▶ **MATERIAL FOR THIS TASK**
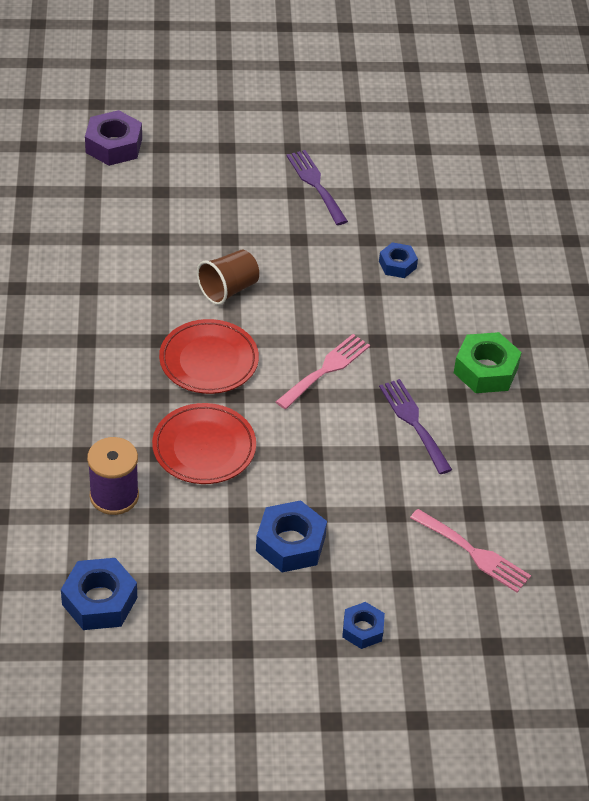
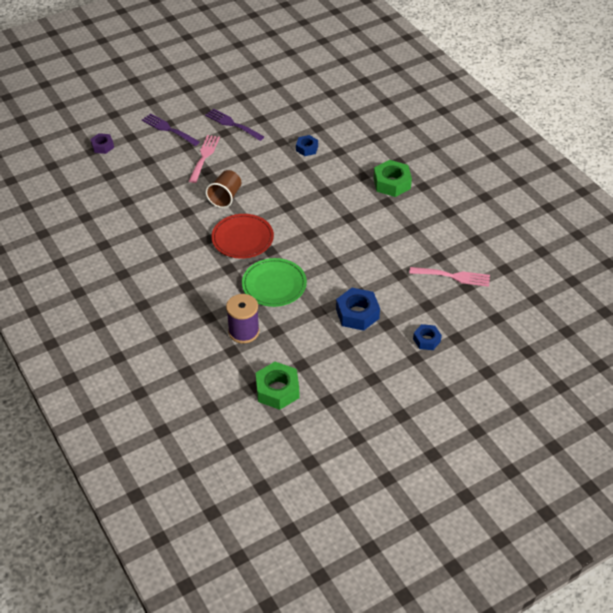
camera: 25 degrees left, 0 degrees up
(99, 601) = (277, 390): blue nut -> green nut
(114, 145) = (102, 146): purple nut -> purple nut, size x0.61
(204, 448) = (274, 285): red plate -> green plate
(326, 369) = (309, 217): pink fork -> pink fork (204, 156)
(413, 422) = (374, 224): purple fork -> purple fork (168, 129)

▶ **ABOUT THIS EXERCISE**
Please state how many lines in the entries include the string "fork", giving no more than the number.

▶ **THE COMPLETED TASK**
2